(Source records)
'''

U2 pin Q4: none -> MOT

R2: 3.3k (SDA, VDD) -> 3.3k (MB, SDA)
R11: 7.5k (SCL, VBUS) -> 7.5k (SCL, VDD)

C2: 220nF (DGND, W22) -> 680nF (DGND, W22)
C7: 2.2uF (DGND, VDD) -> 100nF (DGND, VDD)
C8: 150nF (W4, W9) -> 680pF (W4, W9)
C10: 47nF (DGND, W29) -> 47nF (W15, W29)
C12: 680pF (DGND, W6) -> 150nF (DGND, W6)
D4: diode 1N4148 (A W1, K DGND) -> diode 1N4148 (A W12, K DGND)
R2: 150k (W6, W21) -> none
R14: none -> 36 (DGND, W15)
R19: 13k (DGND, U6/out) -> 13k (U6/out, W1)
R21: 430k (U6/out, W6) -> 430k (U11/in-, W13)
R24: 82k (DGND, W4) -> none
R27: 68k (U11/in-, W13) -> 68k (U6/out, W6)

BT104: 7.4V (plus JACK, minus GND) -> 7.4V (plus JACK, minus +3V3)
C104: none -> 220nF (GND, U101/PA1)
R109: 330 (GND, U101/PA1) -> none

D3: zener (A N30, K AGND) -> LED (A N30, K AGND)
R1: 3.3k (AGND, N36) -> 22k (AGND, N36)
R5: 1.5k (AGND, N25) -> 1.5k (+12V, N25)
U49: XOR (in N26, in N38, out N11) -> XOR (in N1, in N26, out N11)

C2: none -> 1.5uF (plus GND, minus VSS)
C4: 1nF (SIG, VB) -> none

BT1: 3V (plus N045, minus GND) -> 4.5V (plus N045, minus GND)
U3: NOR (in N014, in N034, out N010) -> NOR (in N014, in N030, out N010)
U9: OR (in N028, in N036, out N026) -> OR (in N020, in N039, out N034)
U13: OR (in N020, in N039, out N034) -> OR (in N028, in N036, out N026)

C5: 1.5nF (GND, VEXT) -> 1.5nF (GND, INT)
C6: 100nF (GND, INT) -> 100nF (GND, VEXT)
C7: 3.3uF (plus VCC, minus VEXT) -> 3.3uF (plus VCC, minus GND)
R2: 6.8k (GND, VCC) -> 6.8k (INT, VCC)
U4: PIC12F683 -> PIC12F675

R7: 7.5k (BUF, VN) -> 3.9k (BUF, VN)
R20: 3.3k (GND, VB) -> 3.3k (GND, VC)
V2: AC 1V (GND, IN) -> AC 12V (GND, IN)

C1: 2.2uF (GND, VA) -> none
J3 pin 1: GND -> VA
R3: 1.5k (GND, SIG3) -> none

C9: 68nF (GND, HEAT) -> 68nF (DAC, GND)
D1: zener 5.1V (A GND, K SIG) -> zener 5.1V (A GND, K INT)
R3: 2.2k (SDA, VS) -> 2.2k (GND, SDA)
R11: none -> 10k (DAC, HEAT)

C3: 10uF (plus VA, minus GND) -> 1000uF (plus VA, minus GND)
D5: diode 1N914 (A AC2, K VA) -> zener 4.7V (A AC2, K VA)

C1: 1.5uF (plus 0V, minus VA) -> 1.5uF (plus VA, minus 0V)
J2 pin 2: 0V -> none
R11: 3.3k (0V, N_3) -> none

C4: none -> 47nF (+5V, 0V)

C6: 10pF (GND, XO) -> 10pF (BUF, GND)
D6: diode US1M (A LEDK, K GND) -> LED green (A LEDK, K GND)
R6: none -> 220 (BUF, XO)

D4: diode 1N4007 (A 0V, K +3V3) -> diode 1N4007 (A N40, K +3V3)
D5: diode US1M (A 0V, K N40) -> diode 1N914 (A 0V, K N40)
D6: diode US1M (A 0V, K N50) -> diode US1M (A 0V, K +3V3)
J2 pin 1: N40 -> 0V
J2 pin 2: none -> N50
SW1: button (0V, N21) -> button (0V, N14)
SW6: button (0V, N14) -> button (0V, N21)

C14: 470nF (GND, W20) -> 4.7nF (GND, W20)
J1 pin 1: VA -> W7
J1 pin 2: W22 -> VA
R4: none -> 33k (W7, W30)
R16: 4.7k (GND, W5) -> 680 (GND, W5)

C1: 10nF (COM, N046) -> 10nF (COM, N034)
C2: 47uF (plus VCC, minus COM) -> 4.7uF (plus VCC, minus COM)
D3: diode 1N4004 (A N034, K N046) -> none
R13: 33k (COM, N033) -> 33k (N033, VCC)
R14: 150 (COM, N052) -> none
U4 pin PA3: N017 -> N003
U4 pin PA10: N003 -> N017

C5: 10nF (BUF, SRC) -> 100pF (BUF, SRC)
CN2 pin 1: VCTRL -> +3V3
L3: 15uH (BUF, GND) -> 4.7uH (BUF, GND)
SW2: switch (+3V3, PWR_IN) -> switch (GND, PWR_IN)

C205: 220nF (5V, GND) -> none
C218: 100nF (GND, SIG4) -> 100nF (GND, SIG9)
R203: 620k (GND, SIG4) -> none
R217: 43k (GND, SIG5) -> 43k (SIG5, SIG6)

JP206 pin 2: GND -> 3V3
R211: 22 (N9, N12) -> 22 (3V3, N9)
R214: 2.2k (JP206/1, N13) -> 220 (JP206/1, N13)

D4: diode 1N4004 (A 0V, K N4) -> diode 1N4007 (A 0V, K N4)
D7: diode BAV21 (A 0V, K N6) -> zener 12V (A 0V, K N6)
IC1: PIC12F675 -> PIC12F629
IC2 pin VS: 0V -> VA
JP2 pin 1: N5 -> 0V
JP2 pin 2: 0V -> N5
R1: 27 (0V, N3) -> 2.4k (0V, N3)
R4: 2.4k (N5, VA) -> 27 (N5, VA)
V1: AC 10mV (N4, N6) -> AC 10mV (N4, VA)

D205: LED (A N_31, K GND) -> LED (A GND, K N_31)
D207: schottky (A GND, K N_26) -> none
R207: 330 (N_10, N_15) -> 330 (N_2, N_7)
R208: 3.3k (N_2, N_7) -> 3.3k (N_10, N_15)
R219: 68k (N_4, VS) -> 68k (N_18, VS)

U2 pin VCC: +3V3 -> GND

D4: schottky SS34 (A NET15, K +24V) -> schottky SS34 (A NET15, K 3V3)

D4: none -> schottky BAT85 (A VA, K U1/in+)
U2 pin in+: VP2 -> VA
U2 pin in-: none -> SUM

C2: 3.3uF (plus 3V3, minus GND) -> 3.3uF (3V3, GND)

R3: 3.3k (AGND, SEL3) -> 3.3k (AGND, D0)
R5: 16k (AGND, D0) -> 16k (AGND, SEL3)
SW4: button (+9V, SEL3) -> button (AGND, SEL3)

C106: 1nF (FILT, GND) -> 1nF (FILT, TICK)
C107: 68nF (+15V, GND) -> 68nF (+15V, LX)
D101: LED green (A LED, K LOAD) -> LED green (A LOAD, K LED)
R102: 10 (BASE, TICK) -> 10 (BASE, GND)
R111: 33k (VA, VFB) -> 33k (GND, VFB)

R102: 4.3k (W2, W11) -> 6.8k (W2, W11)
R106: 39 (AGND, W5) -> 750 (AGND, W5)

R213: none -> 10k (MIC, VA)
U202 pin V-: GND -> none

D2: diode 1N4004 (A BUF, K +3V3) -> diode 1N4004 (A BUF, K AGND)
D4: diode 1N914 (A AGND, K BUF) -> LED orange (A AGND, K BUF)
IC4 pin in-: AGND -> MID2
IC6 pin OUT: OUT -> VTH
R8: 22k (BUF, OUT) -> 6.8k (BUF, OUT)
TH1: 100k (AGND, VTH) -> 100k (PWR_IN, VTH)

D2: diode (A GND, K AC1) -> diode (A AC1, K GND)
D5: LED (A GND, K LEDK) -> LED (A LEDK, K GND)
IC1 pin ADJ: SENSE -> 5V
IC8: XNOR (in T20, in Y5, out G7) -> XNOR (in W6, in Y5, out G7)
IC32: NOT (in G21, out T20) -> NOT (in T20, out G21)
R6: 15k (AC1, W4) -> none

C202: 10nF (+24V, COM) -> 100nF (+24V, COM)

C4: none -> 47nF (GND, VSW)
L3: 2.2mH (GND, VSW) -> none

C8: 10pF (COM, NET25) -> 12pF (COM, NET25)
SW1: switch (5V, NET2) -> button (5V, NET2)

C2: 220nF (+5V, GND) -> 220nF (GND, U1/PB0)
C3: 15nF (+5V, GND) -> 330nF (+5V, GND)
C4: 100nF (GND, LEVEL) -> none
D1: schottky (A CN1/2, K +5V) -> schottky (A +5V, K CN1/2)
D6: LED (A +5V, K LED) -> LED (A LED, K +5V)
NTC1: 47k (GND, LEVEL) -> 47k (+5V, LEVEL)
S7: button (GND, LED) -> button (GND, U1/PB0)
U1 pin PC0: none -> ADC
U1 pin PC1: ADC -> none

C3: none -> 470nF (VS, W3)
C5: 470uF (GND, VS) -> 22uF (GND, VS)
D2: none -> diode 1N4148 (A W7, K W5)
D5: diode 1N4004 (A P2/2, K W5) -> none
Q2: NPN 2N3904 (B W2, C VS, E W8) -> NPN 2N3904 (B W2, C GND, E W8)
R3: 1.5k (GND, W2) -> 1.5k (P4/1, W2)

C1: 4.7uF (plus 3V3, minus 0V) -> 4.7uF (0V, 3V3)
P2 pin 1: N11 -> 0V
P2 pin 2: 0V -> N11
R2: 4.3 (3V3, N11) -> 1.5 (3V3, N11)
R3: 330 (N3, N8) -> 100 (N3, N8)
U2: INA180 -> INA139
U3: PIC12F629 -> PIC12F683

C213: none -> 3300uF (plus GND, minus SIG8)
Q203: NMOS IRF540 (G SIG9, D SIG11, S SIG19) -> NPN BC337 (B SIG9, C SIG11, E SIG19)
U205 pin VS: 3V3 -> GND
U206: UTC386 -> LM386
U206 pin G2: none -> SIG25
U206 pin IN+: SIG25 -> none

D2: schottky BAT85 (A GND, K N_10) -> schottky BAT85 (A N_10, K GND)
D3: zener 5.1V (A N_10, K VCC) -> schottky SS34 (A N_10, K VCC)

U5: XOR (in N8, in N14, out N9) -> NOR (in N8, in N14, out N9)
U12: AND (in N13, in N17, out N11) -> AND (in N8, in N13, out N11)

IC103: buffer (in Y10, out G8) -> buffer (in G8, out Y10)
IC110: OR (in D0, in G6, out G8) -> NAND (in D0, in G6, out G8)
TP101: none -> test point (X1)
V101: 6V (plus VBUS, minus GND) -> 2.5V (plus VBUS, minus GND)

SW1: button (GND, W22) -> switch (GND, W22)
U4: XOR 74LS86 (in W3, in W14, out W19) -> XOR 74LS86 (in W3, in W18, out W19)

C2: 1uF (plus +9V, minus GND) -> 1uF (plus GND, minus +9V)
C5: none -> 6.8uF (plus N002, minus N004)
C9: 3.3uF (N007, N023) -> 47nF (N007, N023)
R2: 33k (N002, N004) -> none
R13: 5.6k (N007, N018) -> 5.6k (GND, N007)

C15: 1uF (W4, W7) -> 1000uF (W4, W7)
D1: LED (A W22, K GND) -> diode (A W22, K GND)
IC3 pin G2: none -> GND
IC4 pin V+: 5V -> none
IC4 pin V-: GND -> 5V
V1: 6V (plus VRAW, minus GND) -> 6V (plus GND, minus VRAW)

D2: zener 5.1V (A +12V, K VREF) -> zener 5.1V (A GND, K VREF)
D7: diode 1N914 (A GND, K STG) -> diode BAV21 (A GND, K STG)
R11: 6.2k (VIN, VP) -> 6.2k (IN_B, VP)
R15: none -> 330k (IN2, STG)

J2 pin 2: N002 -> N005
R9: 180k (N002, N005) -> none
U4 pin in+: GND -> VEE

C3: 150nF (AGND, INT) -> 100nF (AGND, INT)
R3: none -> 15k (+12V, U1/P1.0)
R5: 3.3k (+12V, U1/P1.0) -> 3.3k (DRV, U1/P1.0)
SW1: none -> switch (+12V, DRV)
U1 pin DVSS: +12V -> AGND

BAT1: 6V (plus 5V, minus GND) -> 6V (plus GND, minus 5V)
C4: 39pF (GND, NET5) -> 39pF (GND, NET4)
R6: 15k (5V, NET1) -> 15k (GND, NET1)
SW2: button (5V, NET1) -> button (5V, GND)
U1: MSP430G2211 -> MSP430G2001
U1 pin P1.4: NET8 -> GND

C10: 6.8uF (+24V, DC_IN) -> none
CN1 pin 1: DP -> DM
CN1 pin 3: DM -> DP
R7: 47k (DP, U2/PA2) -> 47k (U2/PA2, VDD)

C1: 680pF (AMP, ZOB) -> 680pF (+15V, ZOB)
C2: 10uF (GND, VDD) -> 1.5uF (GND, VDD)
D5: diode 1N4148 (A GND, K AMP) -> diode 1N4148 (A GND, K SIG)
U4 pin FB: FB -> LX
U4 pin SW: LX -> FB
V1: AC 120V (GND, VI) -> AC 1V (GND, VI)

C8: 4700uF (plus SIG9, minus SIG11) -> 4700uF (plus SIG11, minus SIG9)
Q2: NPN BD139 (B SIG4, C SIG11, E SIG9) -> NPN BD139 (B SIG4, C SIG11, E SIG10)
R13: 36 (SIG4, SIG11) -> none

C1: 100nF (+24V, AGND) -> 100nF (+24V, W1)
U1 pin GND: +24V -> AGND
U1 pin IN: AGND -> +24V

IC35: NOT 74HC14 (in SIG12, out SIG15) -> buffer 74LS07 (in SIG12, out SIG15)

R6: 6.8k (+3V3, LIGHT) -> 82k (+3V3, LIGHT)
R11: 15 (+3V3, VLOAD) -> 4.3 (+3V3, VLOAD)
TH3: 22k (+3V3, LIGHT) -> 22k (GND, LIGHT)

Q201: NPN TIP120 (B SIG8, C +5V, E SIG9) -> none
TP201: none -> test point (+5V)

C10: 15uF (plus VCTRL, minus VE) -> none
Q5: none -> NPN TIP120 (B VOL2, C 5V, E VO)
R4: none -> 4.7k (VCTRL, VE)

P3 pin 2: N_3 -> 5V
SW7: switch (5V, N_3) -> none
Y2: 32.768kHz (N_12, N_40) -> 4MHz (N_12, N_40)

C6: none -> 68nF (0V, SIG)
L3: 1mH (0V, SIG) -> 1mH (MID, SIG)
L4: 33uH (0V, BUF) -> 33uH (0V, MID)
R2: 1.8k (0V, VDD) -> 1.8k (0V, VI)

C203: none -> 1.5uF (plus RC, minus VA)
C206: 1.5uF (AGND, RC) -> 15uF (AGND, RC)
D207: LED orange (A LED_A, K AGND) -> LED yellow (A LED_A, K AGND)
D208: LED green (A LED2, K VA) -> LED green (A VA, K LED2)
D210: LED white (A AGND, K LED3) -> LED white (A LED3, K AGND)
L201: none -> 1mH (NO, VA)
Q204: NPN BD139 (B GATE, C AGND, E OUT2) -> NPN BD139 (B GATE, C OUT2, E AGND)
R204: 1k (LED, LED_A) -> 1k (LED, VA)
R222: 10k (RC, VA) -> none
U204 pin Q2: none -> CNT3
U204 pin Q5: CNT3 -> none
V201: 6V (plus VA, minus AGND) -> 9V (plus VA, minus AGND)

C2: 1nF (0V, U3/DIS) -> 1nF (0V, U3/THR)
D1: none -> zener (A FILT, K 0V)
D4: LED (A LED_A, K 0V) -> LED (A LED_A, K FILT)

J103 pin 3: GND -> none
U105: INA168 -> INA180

'''

What you are asked to do » Using only the entries above, output the line with "V1: AC 10mV (N4, N6) -> AC 10mV (N4, VA)", the line with "D2: diode 1N4004", and all lines between them, exactly as they stand.

Written response »
V1: AC 10mV (N4, N6) -> AC 10mV (N4, VA)

D205: LED (A N_31, K GND) -> LED (A GND, K N_31)
D207: schottky (A GND, K N_26) -> none
R207: 330 (N_10, N_15) -> 330 (N_2, N_7)
R208: 3.3k (N_2, N_7) -> 3.3k (N_10, N_15)
R219: 68k (N_4, VS) -> 68k (N_18, VS)

U2 pin VCC: +3V3 -> GND

D4: schottky SS34 (A NET15, K +24V) -> schottky SS34 (A NET15, K 3V3)

D4: none -> schottky BAT85 (A VA, K U1/in+)
U2 pin in+: VP2 -> VA
U2 pin in-: none -> SUM

C2: 3.3uF (plus 3V3, minus GND) -> 3.3uF (3V3, GND)

R3: 3.3k (AGND, SEL3) -> 3.3k (AGND, D0)
R5: 16k (AGND, D0) -> 16k (AGND, SEL3)
SW4: button (+9V, SEL3) -> button (AGND, SEL3)

C106: 1nF (FILT, GND) -> 1nF (FILT, TICK)
C107: 68nF (+15V, GND) -> 68nF (+15V, LX)
D101: LED green (A LED, K LOAD) -> LED green (A LOAD, K LED)
R102: 10 (BASE, TICK) -> 10 (BASE, GND)
R111: 33k (VA, VFB) -> 33k (GND, VFB)

R102: 4.3k (W2, W11) -> 6.8k (W2, W11)
R106: 39 (AGND, W5) -> 750 (AGND, W5)

R213: none -> 10k (MIC, VA)
U202 pin V-: GND -> none

D2: diode 1N4004 (A BUF, K +3V3) -> diode 1N4004 (A BUF, K AGND)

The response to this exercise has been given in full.